All lines with the word "pink" must be pulled from the entries below.
-=-=-
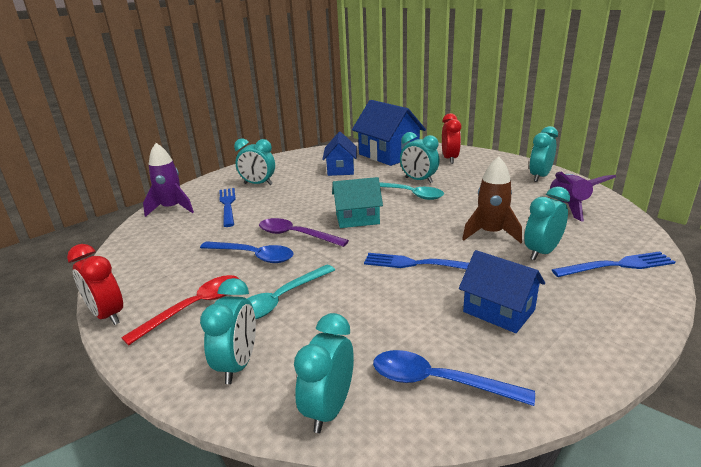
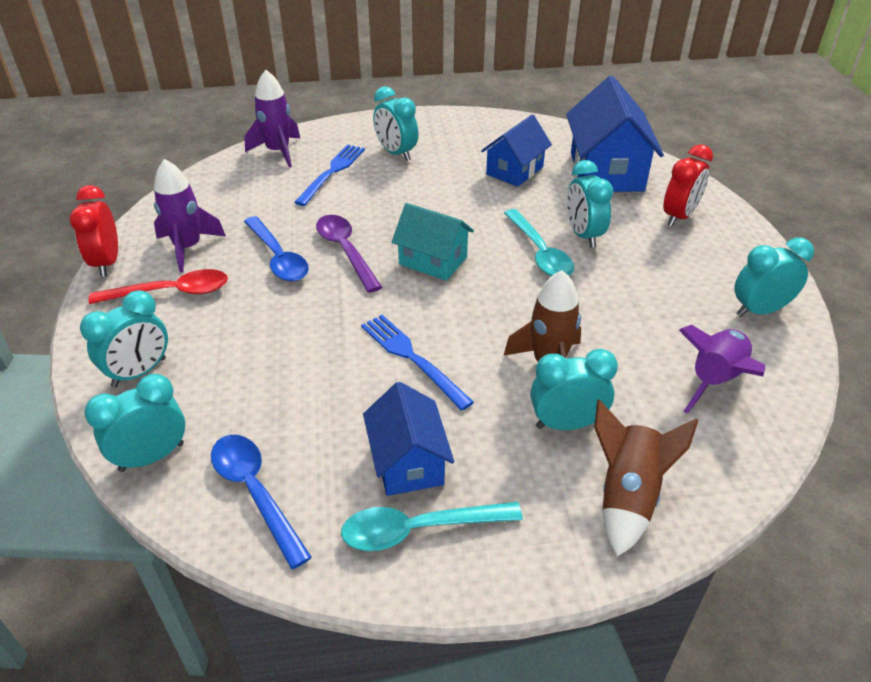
camera: 35 degrees right, 15 degrees up
(172, 278) = (188, 248): none -> purple rocket
(280, 300) = (241, 325): turquoise spoon -> turquoise spoon (418, 529)
(617, 265) = (627, 496): blue fork -> brown rocket

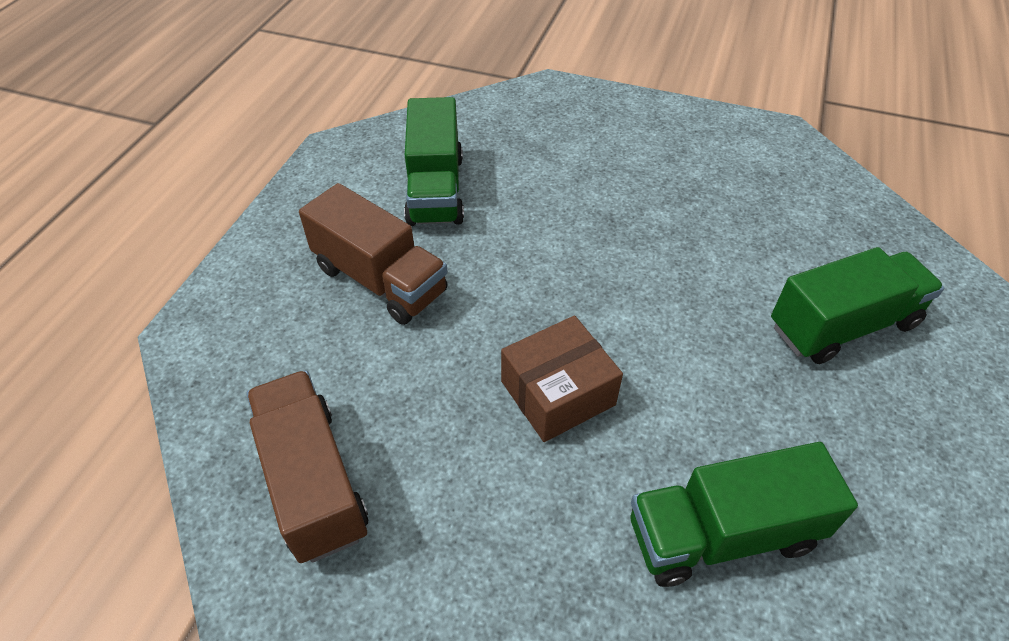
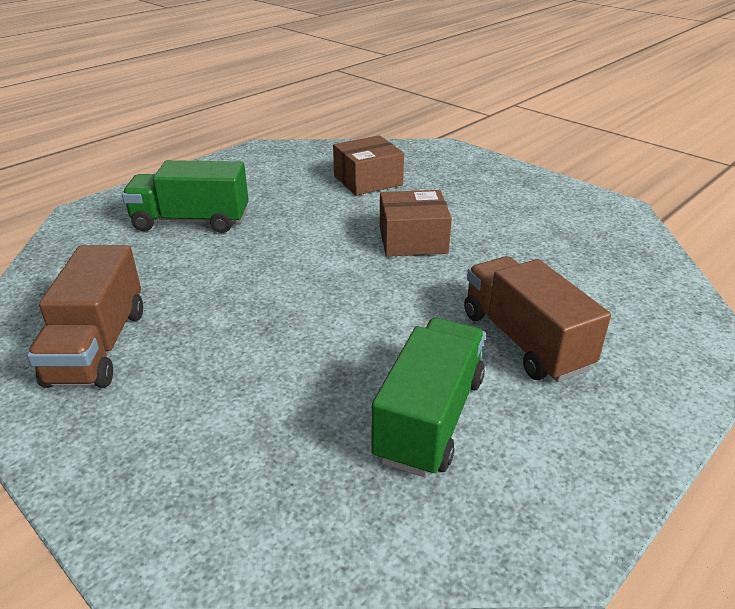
camera: 155 degrees left, 15 degrees down
(313, 480) = (594, 243): brown truck -> brown truck (98, 346)
(722, 534) = (368, 180): green truck -> brown box

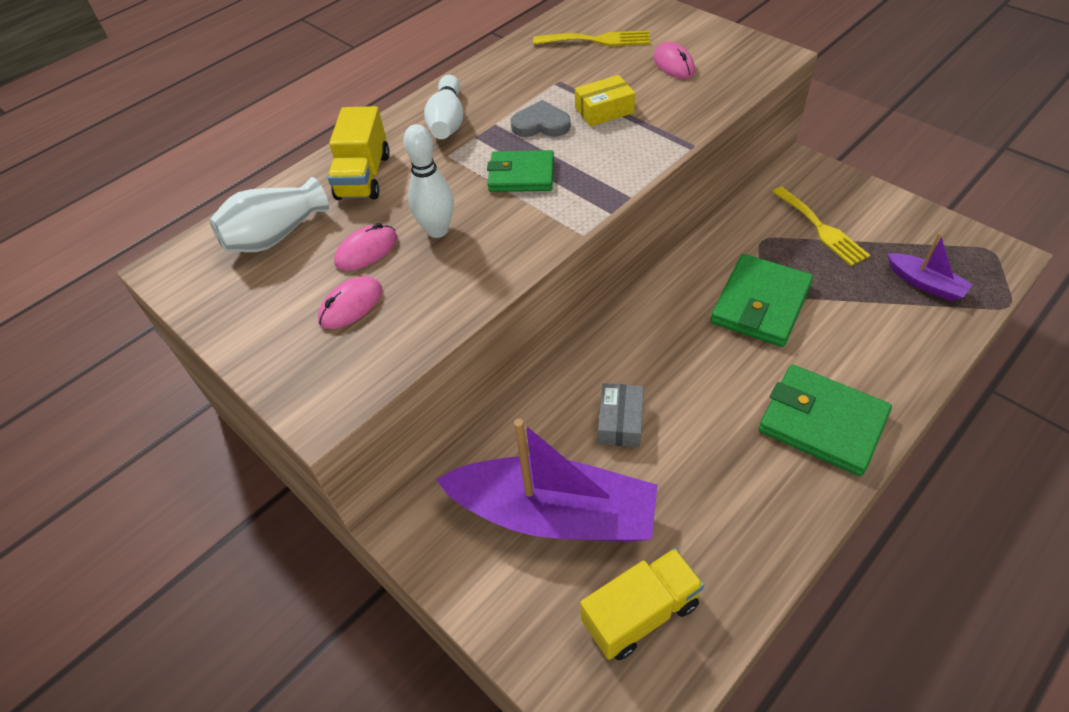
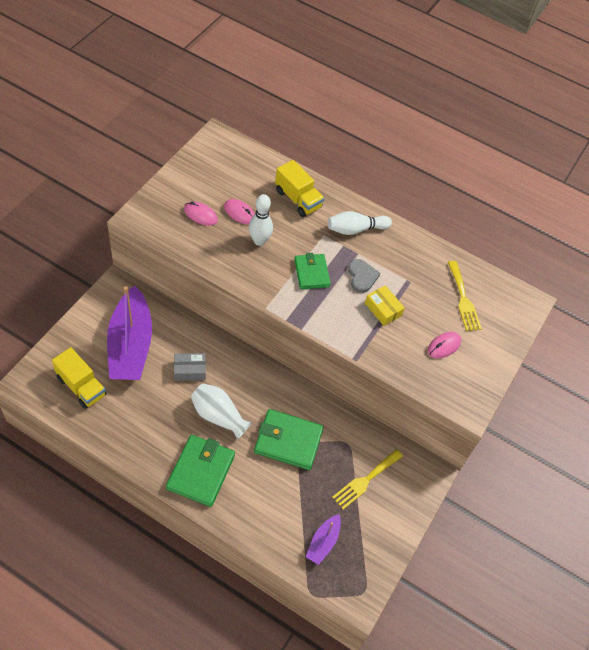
camera: 65 degrees right, 5 degrees up
(276, 236) = (245, 172): white vase -> white vase (218, 416)
(364, 176) = (298, 199): yellow truck -> yellow truck turned 120 degrees counterclockwise

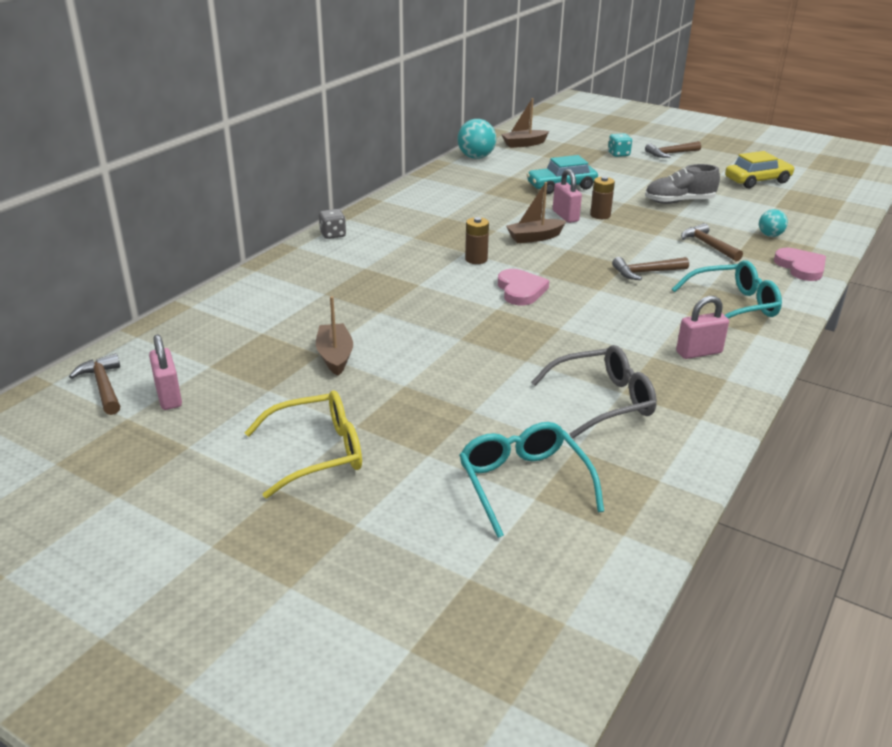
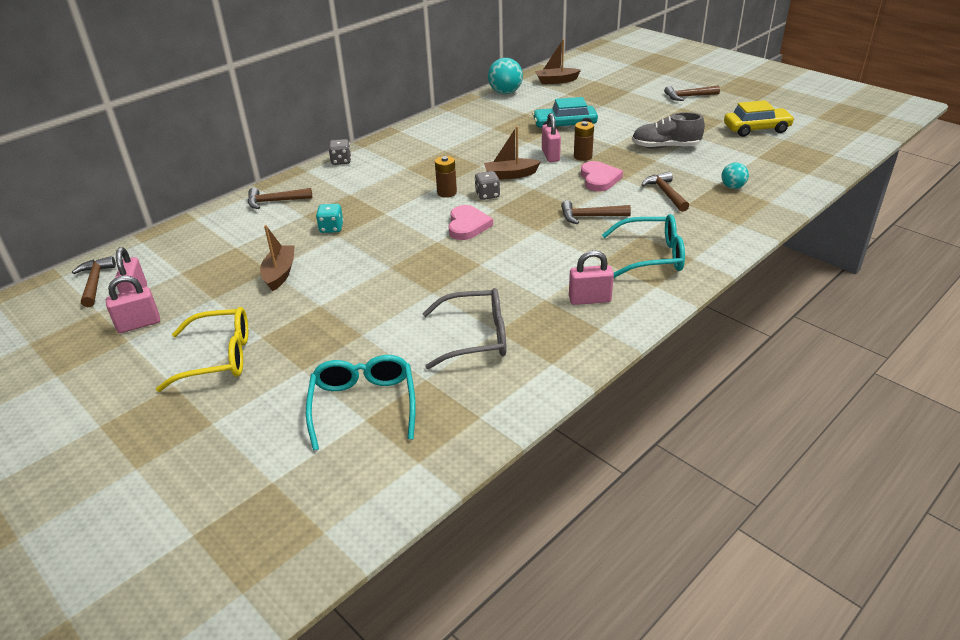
camera: 15 degrees right, 5 degrees up
(192, 427) = (139, 324): none -> pink padlock
(280, 281) = (275, 201): none -> brown hammer
(523, 259) = (487, 195): none -> grey dice
(618, 154) = (638, 95): turquoise dice -> turquoise dice (331, 228)
(801, 267) = (742, 222): pink heart -> pink heart (599, 179)

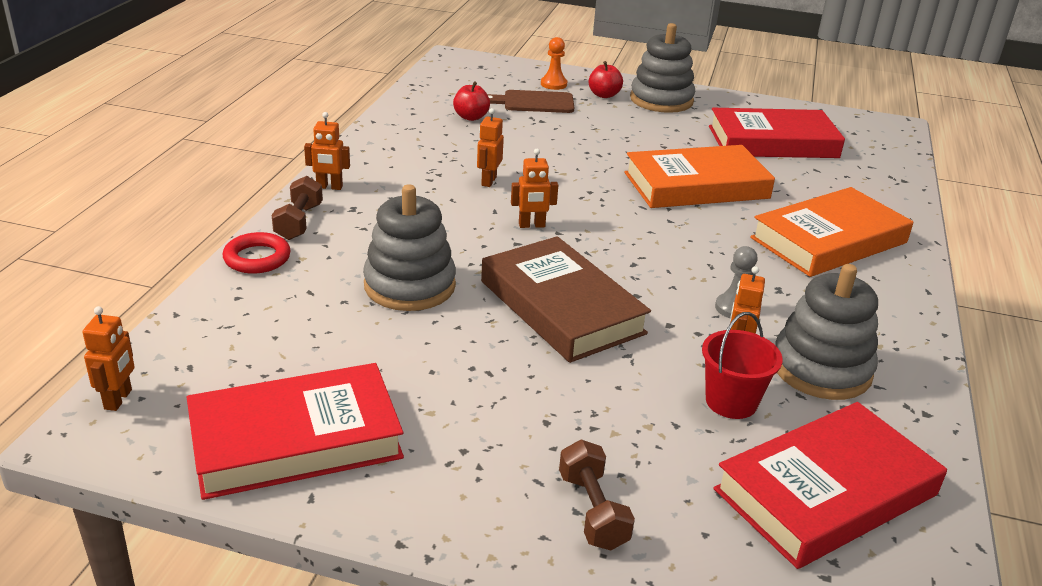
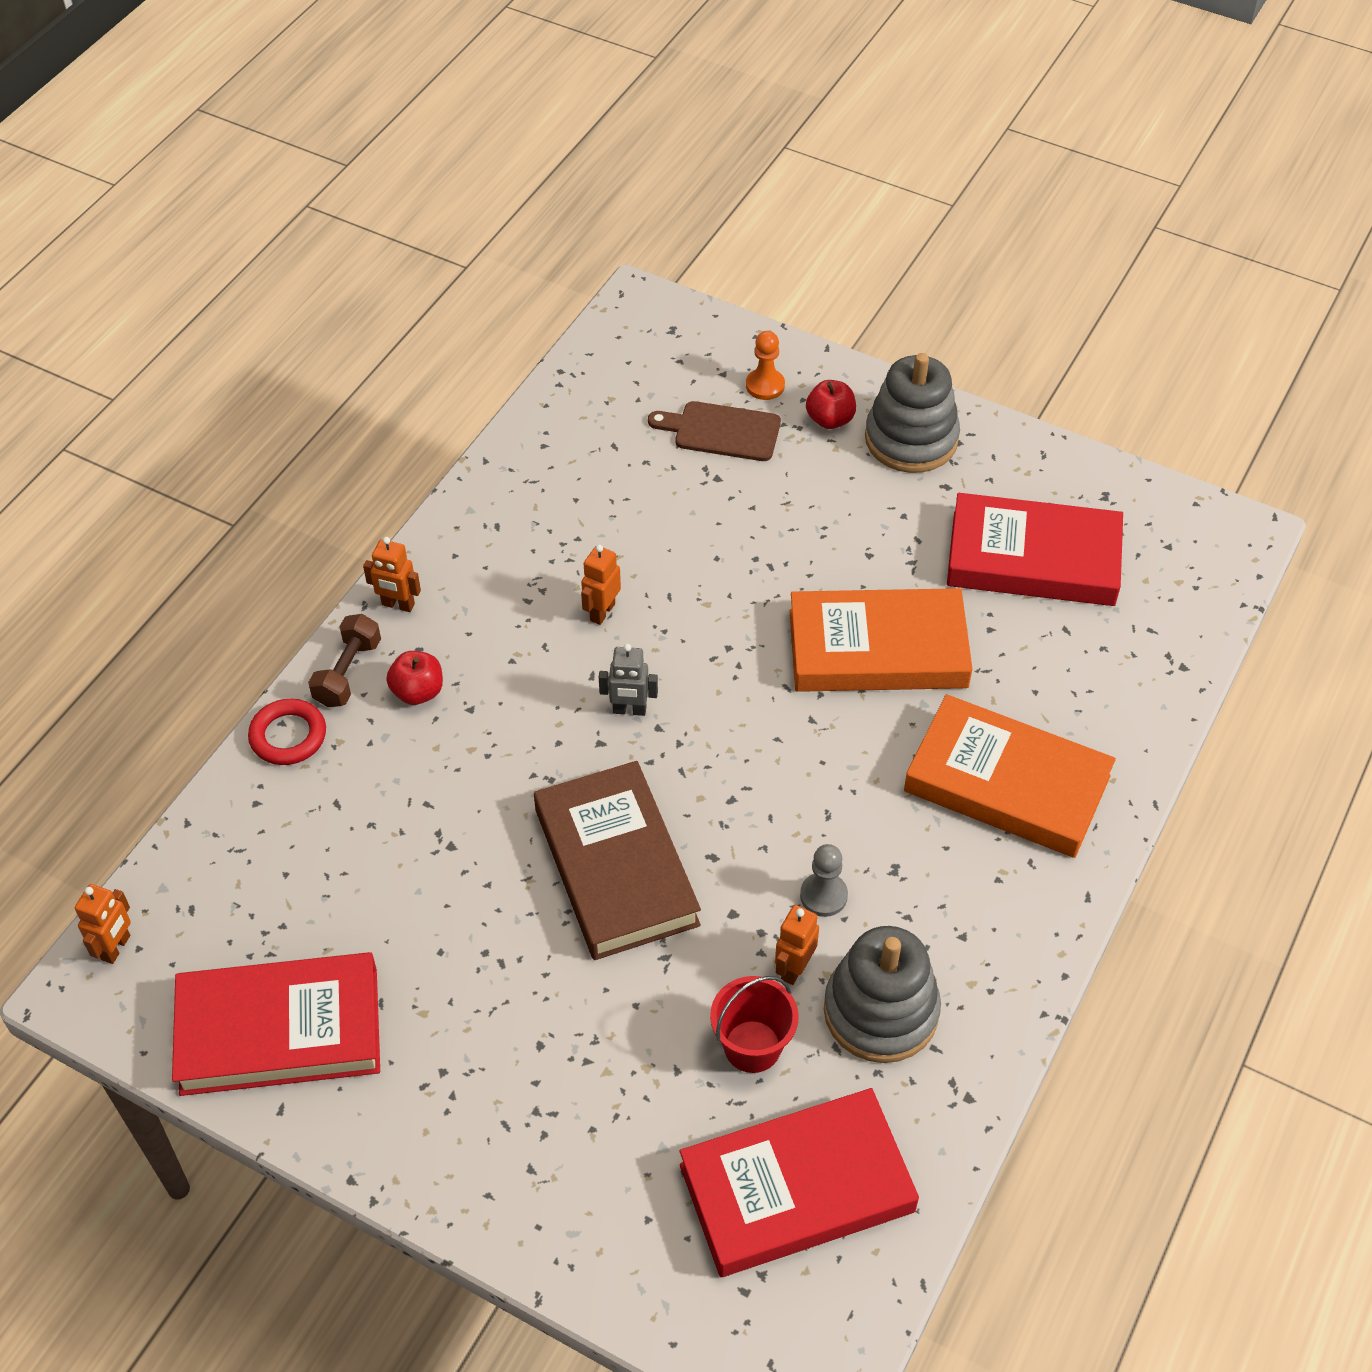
camera: 15 degrees right, 20 degrees up
(409, 286) = (451, 807): grey stacking toy -> none
(471, 117) = (621, 461): red apple -> red apple (418, 692)
(532, 225) = (629, 710): orange robot -> grey robot
(592, 511) = (546, 1172): brown dumbbell -> none
(829, 240) = (1006, 784): orange book -> orange book turned 45 degrees clockwise

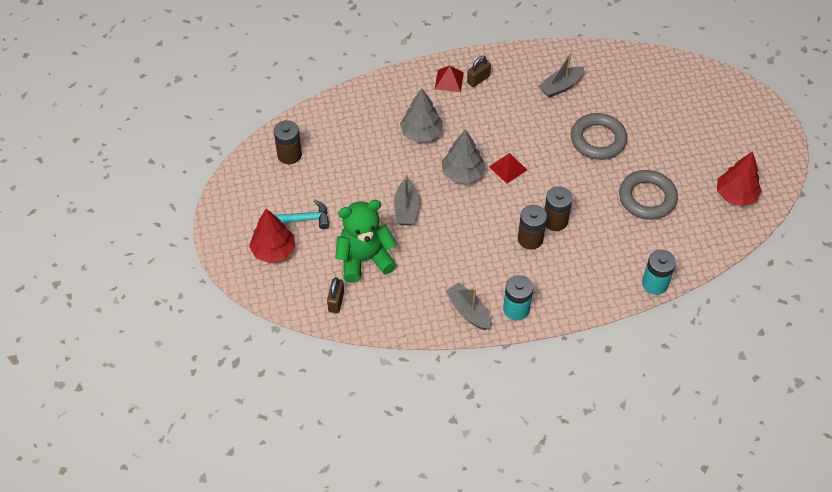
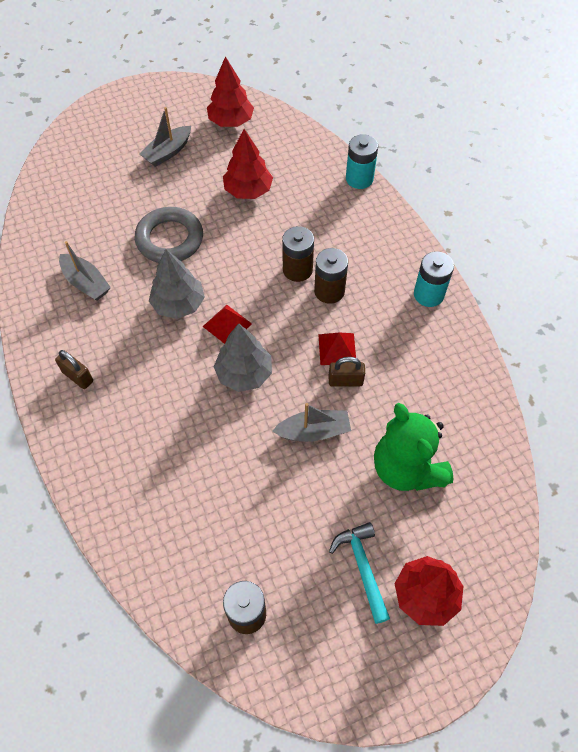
camera: 100 degrees left, 5 degrees up
(336, 301) = (481, 491): brown padlock -> brown padlock (345, 381)
(421, 133) = (182, 433): grey tree -> grey tree (179, 304)
(449, 80) = (81, 413): red pyramid -> red pyramid (337, 349)
(468, 311) = (446, 340): grey boat -> grey boat (168, 152)
(647, 198) = (248, 190): grey ring -> red tree

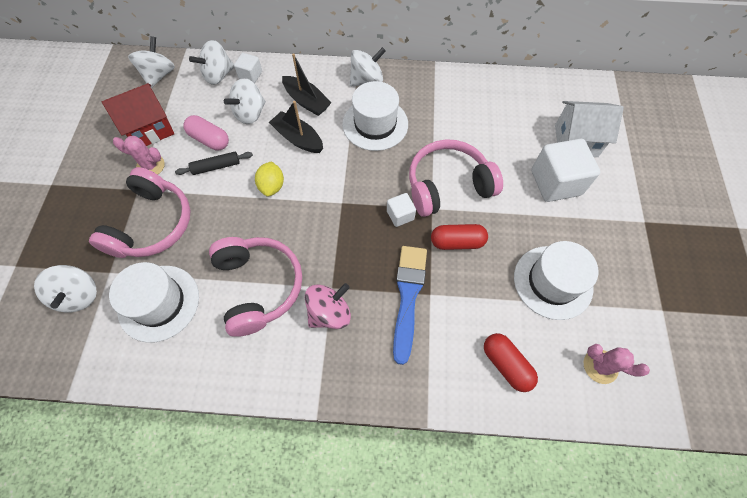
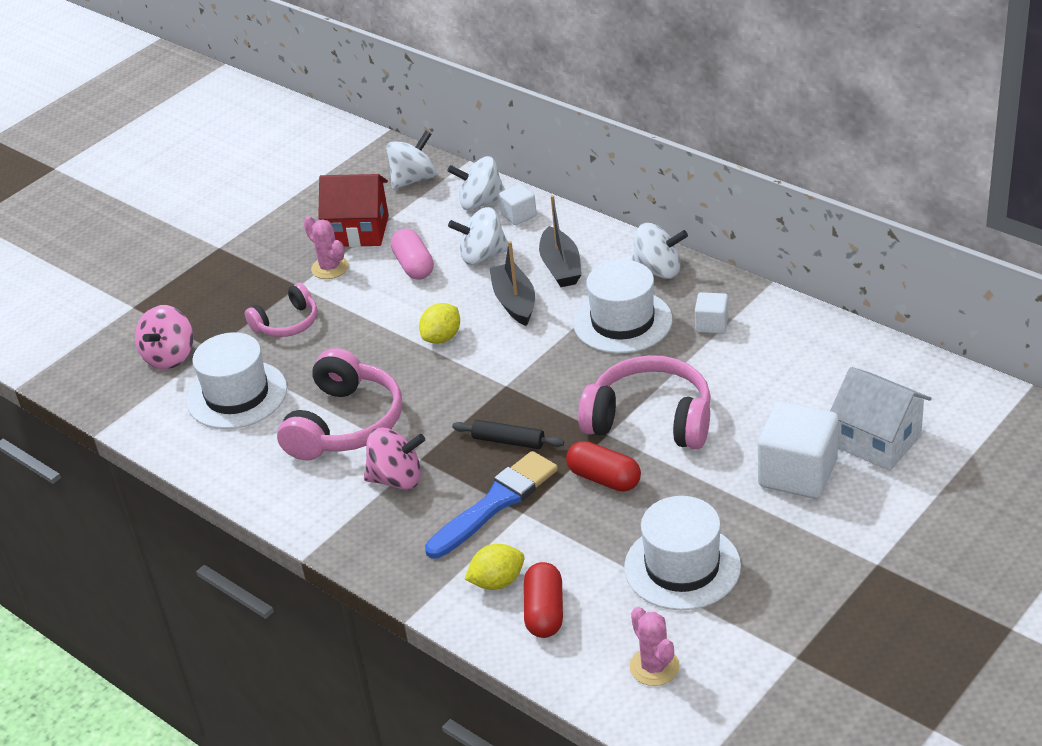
camera: 40 degrees right, 25 degrees down
(79, 295) = (170, 356): white spinning top -> pink spinning top
(152, 224) = (287, 323): pink headphones -> pink headphones, size x0.58
(216, 167) = (398, 295): black rolling pin -> black rolling pin (508, 441)
(400, 215) = (562, 425): white cube -> white cube (711, 324)
(459, 358) = (497, 582): none -> yellow lemon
-=-=-
• SOLUTION FOR THIS TASK
(192, 427) = (139, 324): none -> pink padlock
(801, 267) = (742, 222): pink heart -> pink heart (599, 179)
(79, 295) = (170, 356): white spinning top -> pink spinning top
(152, 224) = (287, 323): pink headphones -> pink headphones, size x0.58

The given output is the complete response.